- WORK TO BE COMPLETED: When you find the word "none" in a line of the entries, please copy the whole line.

── PROVIDED DATA ──

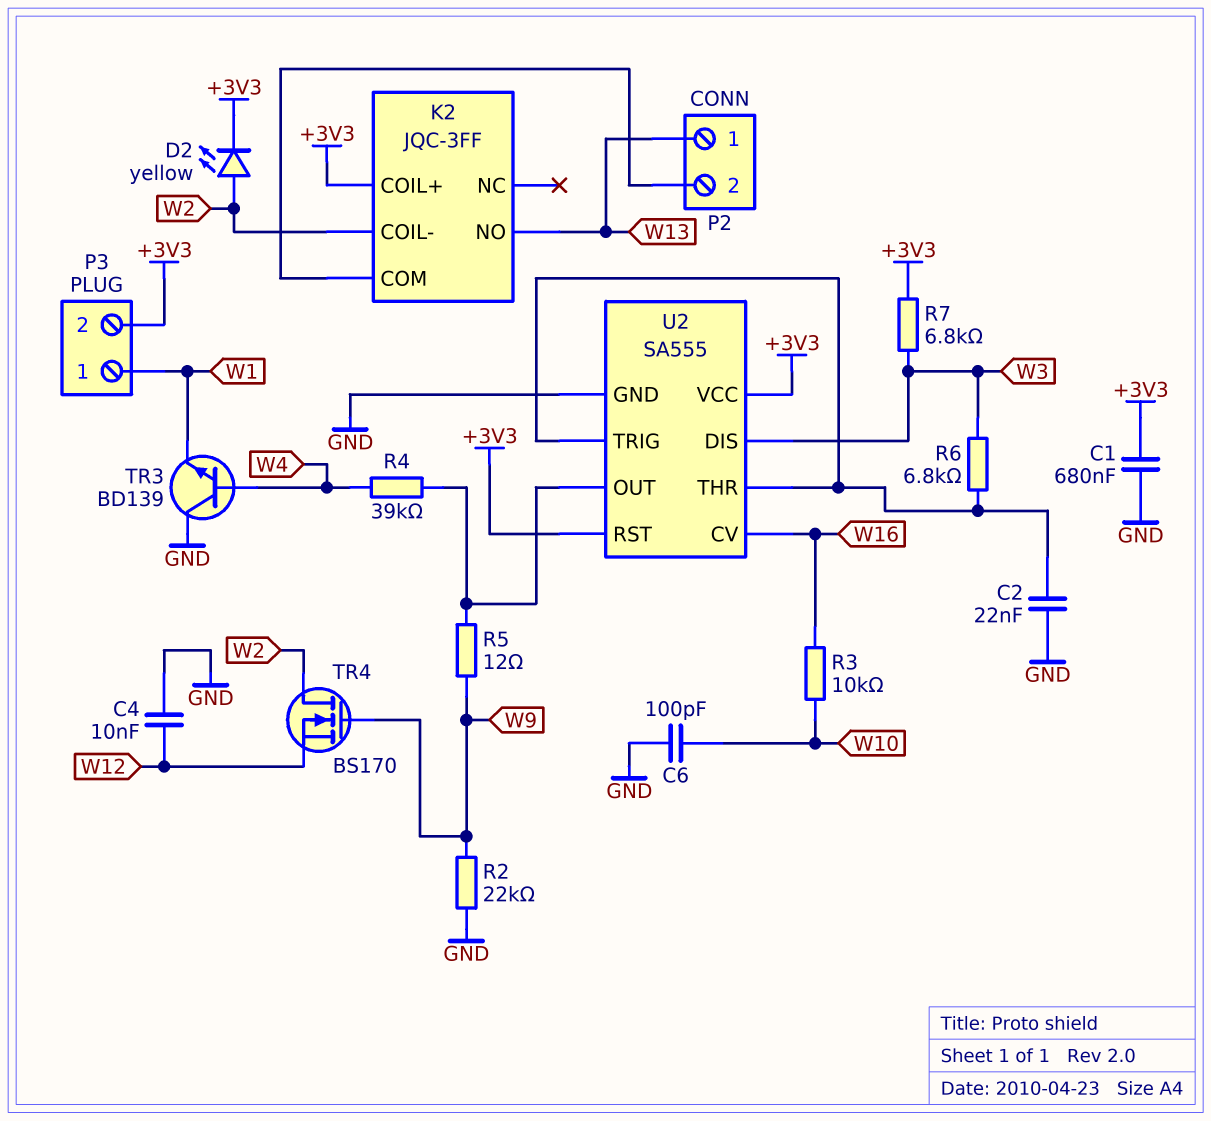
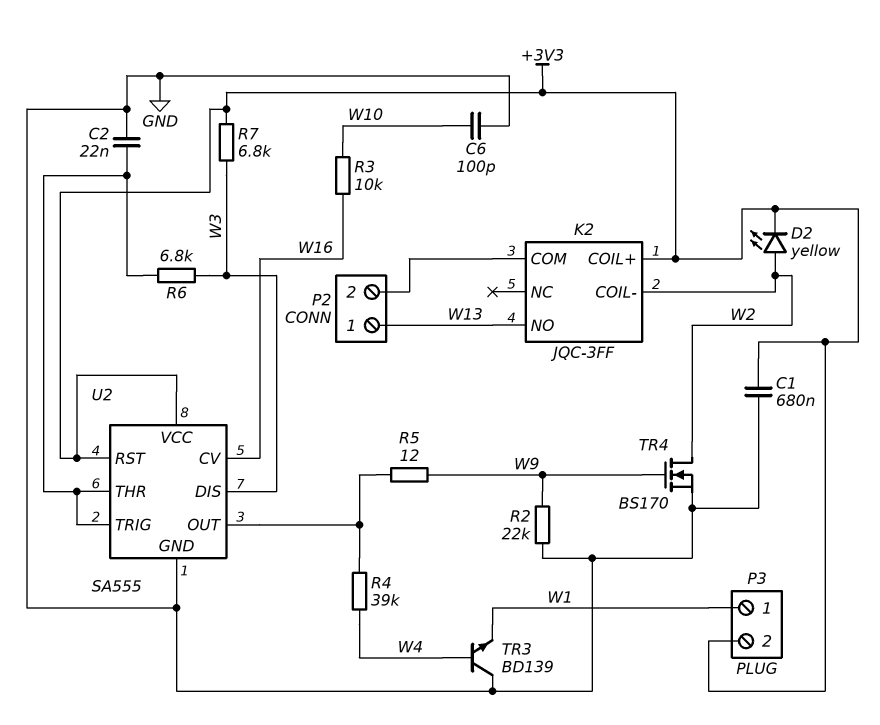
C4: 10nF (GND, W12) -> none
TR4: NMOS BS170 (G W9, D W2, S W12) -> NMOS BS170 (G W9, D W2, S GND)

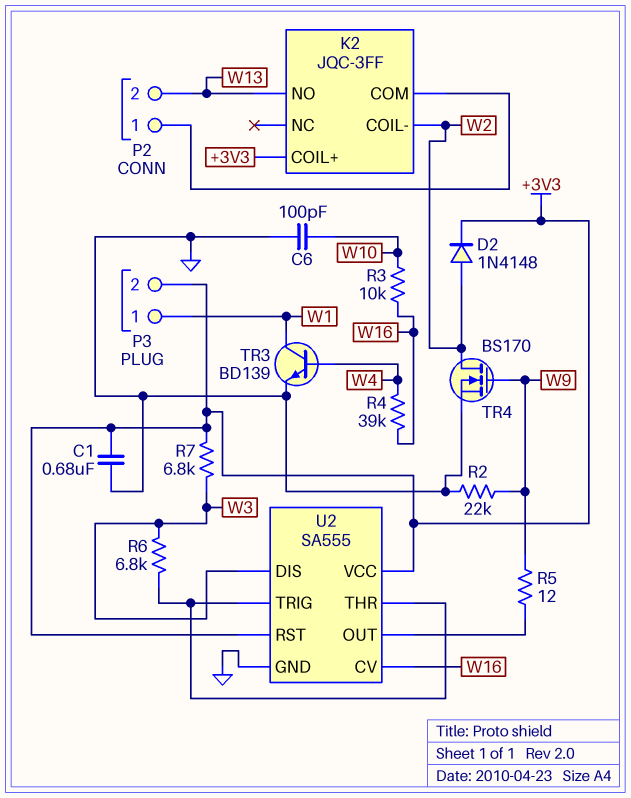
C2: 22nF (GND, U2/THR) -> none
D2: LED yellow (A W2, K +3V3) -> diode 1N4148 (A W2, K +3V3)
P2 pin 1: W13 -> K2/COM
P2 pin 2: K2/COM -> W13
R4: 39k (U2/OUT, W4) -> 39k (W4, W16)
TR3: NPN BD139 (B W4, C GND, E W1) -> NPN BD139 (B W4, C W1, E GND)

───

- YOUR SOLUTION:
C4: 10nF (GND, W12) -> none
C2: 22nF (GND, U2/THR) -> none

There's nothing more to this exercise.